Extracted records:
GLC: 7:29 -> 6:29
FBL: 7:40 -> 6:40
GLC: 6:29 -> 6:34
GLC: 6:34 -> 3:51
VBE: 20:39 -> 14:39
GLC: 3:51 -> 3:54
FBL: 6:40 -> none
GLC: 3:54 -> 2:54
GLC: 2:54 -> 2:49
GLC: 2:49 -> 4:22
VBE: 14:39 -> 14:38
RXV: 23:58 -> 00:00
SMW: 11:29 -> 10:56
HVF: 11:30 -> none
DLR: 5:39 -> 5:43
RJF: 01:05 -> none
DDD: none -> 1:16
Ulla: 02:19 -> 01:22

Instruction: Rewrite every line of the records above as a JSON list of strings, one string per line, leaving out any blank lines.

Reply:
[
  "GLC: 7:29 -> 6:29",
  "FBL: 7:40 -> 6:40",
  "GLC: 6:29 -> 6:34",
  "GLC: 6:34 -> 3:51",
  "VBE: 20:39 -> 14:39",
  "GLC: 3:51 -> 3:54",
  "FBL: 6:40 -> none",
  "GLC: 3:54 -> 2:54",
  "GLC: 2:54 -> 2:49",
  "GLC: 2:49 -> 4:22",
  "VBE: 14:39 -> 14:38",
  "RXV: 23:58 -> 00:00",
  "SMW: 11:29 -> 10:56",
  "HVF: 11:30 -> none",
  "DLR: 5:39 -> 5:43",
  "RJF: 01:05 -> none",
  "DDD: none -> 1:16",
  "Ulla: 02:19 -> 01:22"
]